##### Record excerpts #####
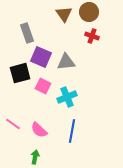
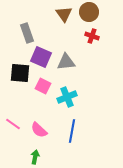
black square: rotated 20 degrees clockwise
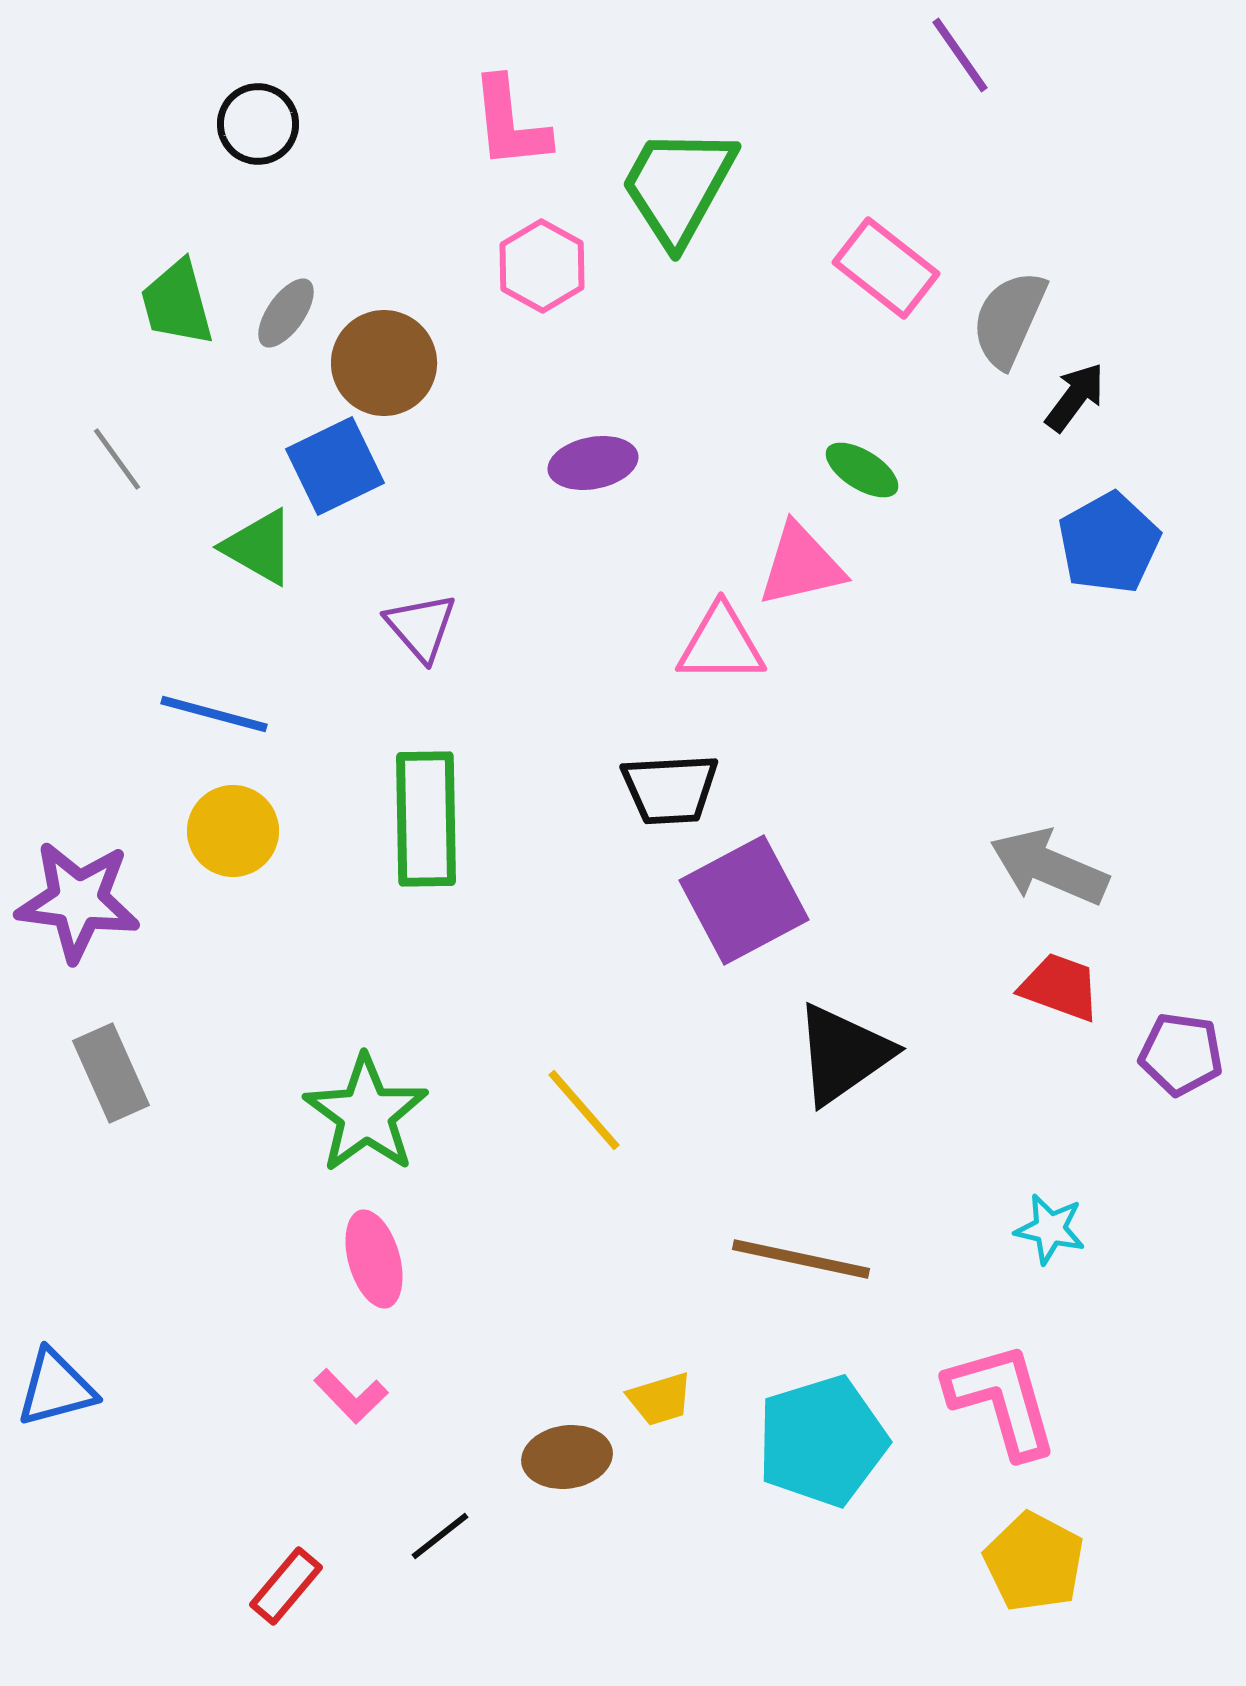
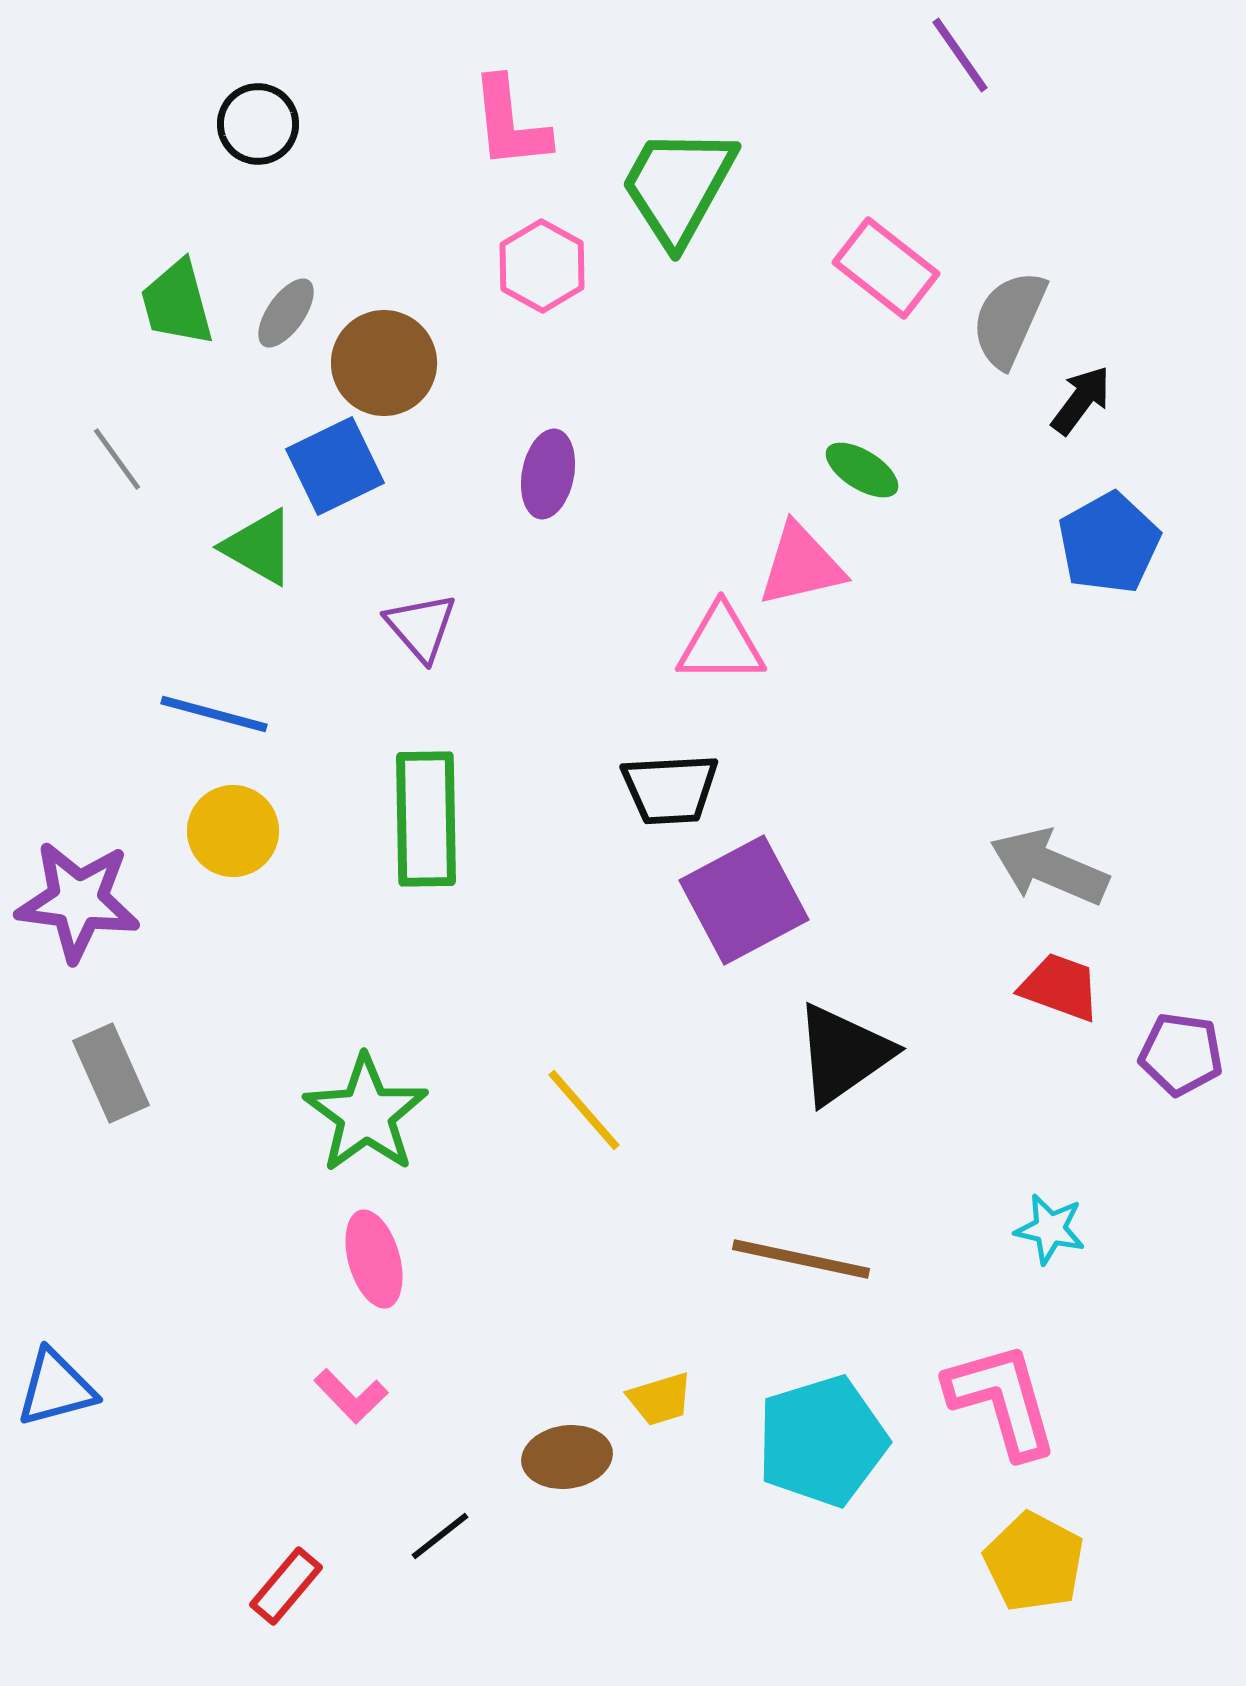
black arrow at (1075, 397): moved 6 px right, 3 px down
purple ellipse at (593, 463): moved 45 px left, 11 px down; rotated 68 degrees counterclockwise
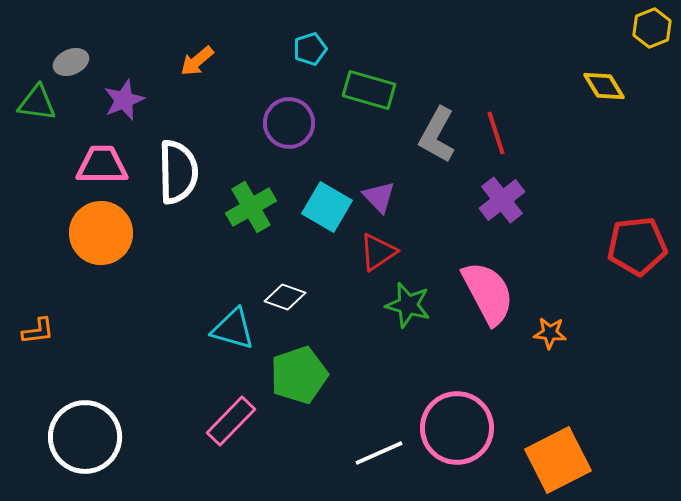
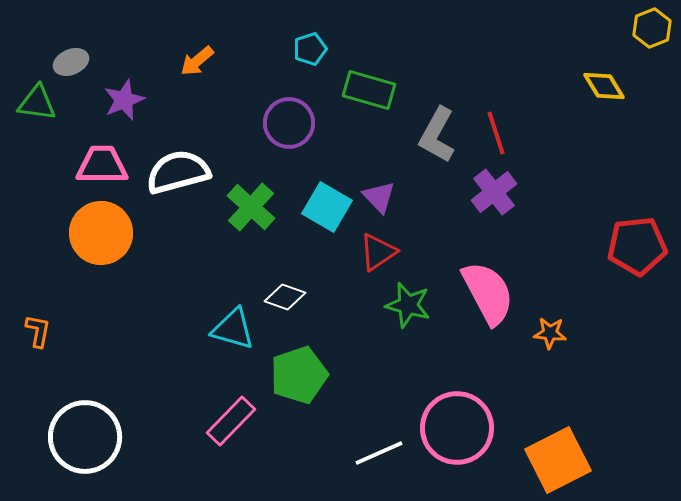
white semicircle: rotated 104 degrees counterclockwise
purple cross: moved 8 px left, 8 px up
green cross: rotated 18 degrees counterclockwise
orange L-shape: rotated 72 degrees counterclockwise
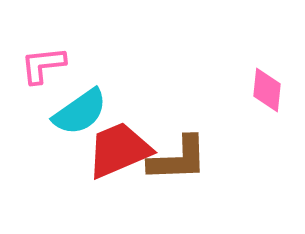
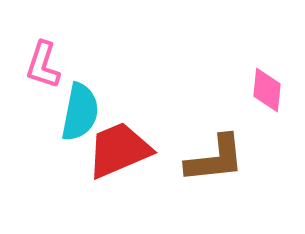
pink L-shape: rotated 66 degrees counterclockwise
cyan semicircle: rotated 44 degrees counterclockwise
brown L-shape: moved 37 px right; rotated 4 degrees counterclockwise
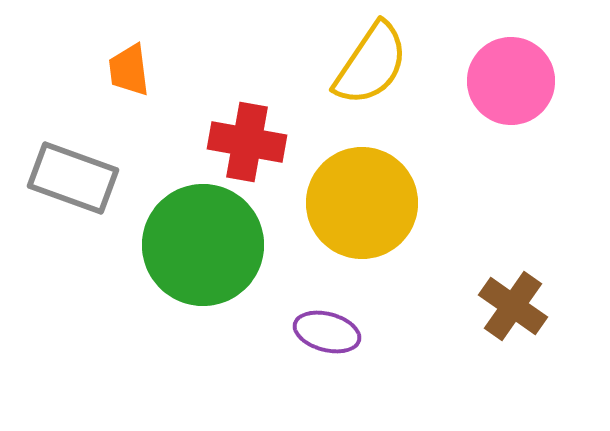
#####
Task directions. Please rewrite the lines of all the records above with "counterclockwise" swapped for "anticlockwise" everywhere and nothing else changed. Leave the pictures out of your answer.

Worked answer.
black square: rotated 20 degrees clockwise
black arrow at (1075, 397): moved 6 px right, 3 px down
purple ellipse at (593, 463): moved 45 px left, 11 px down; rotated 68 degrees anticlockwise
white semicircle: rotated 104 degrees anticlockwise
purple cross: moved 8 px left, 8 px up
green cross: rotated 18 degrees anticlockwise
orange L-shape: rotated 72 degrees anticlockwise
pink L-shape: rotated 66 degrees anticlockwise
cyan semicircle: rotated 44 degrees anticlockwise
brown L-shape: moved 37 px right; rotated 4 degrees anticlockwise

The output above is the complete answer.